Data for review section start

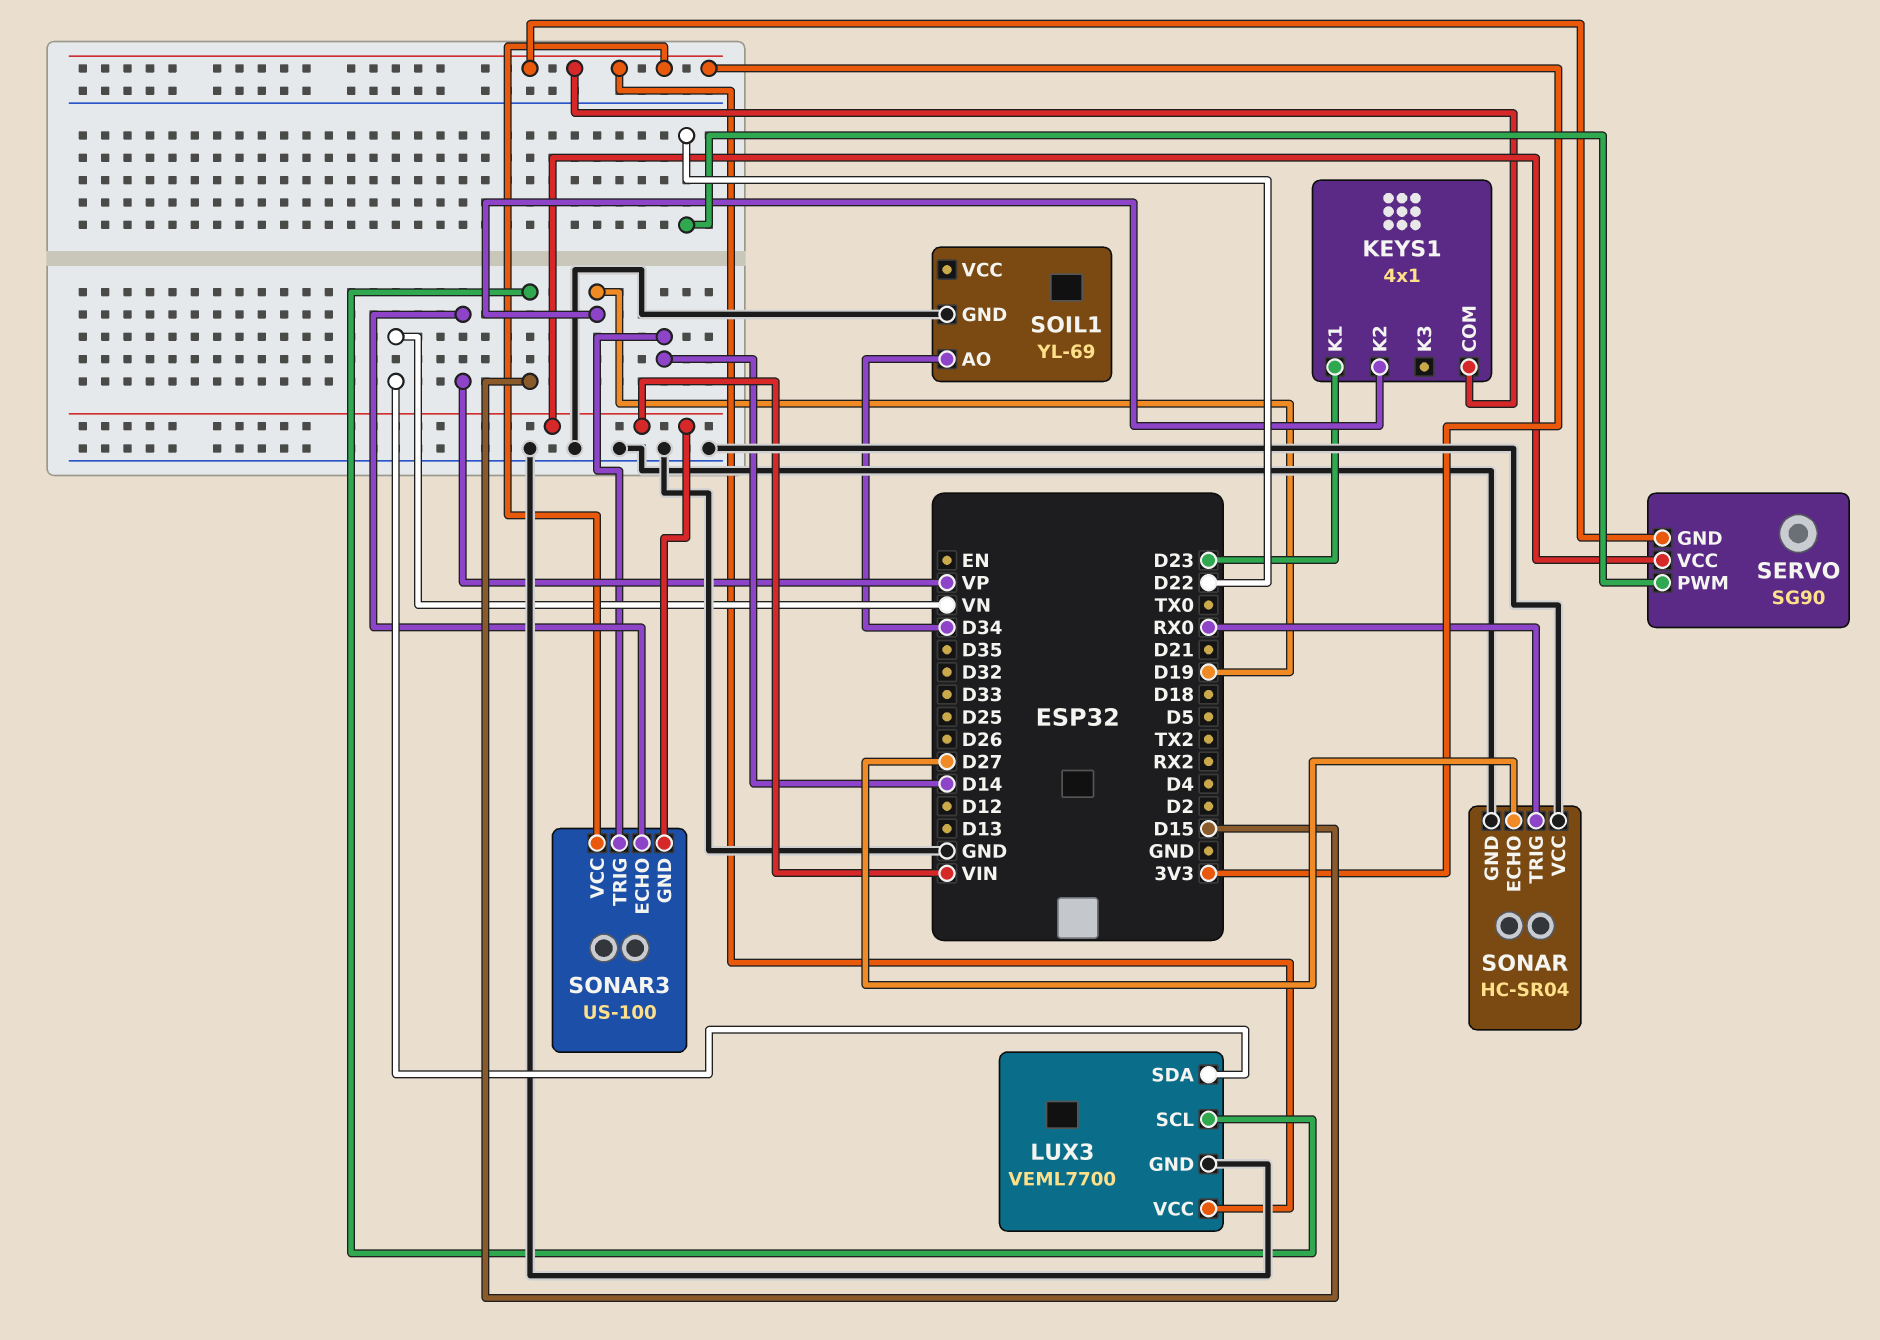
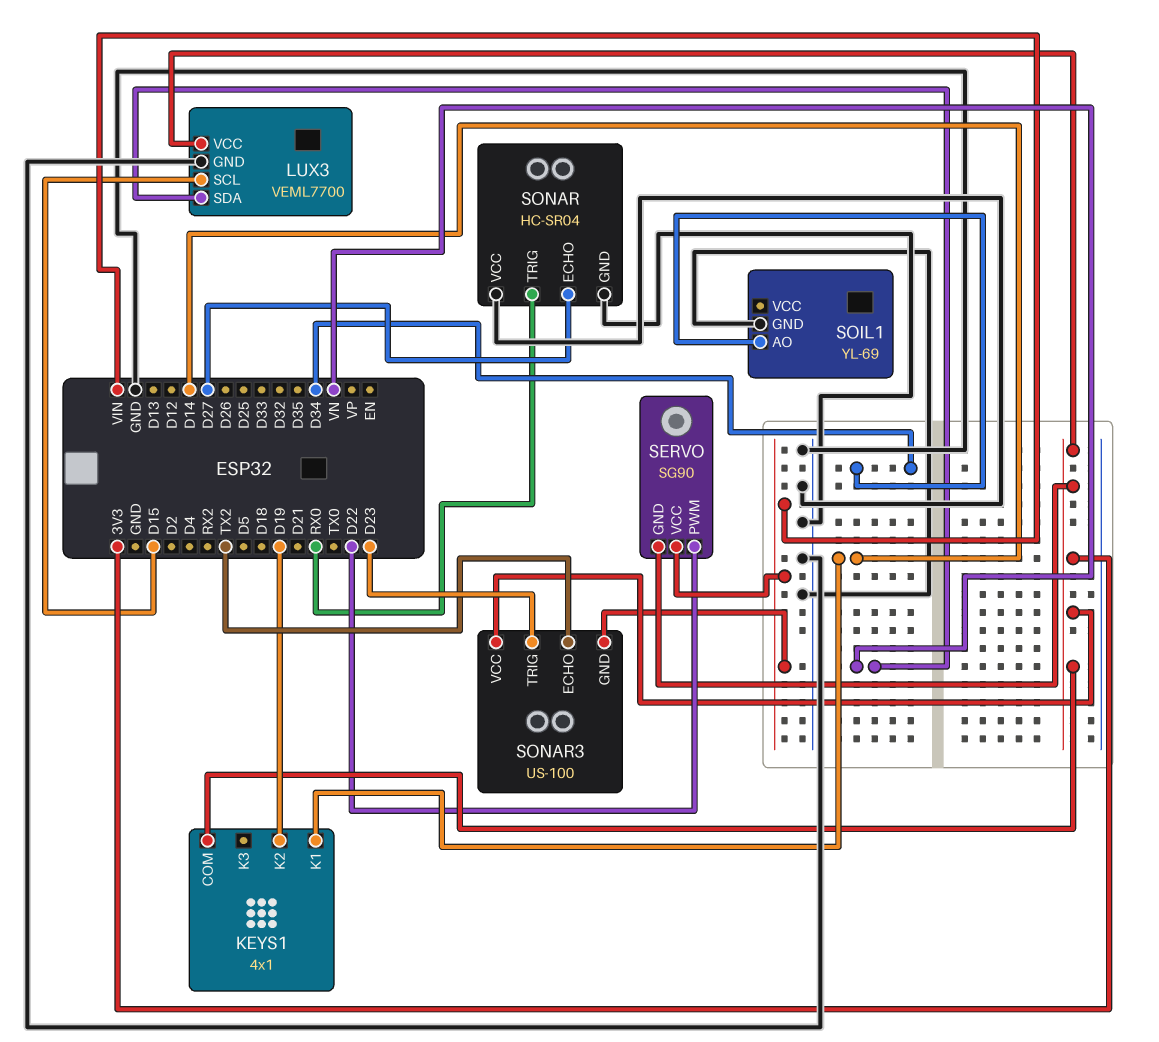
KEYS1 pin K1: D23 -> D14
SONAR3 pin ECHO: VP -> TX2
SONAR3 pin TRIG: D14 -> D23

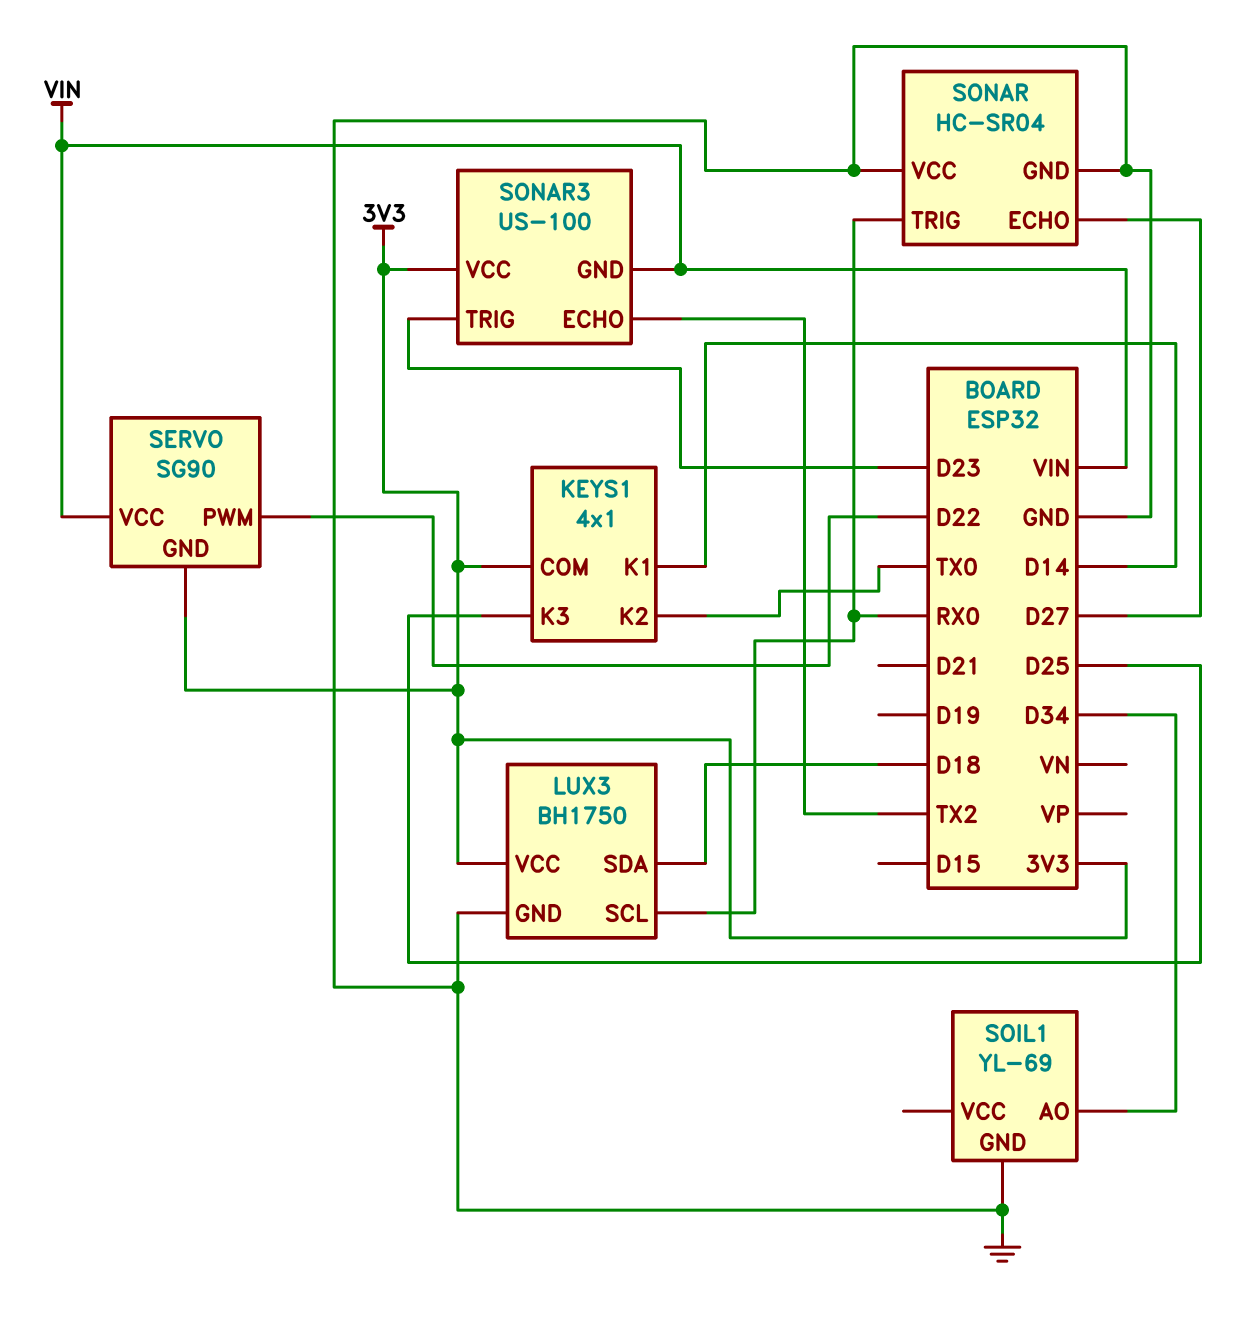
KEYS1 pin K2: D19 -> TX0
KEYS1 pin K3: none -> D25
LUX3: VEML7700 -> BH1750
LUX3 pin SCL: D15 -> RX0
LUX3 pin SDA: VN -> D18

Data for review section end

Instructions for the task: Print all records verbatim, excluding pictures.

Written response:
KEYS1 pin K1: D23 -> D14
SONAR3 pin ECHO: VP -> TX2
SONAR3 pin TRIG: D14 -> D23

KEYS1 pin K2: D19 -> TX0
KEYS1 pin K3: none -> D25
LUX3: VEML7700 -> BH1750
LUX3 pin SCL: D15 -> RX0
LUX3 pin SDA: VN -> D18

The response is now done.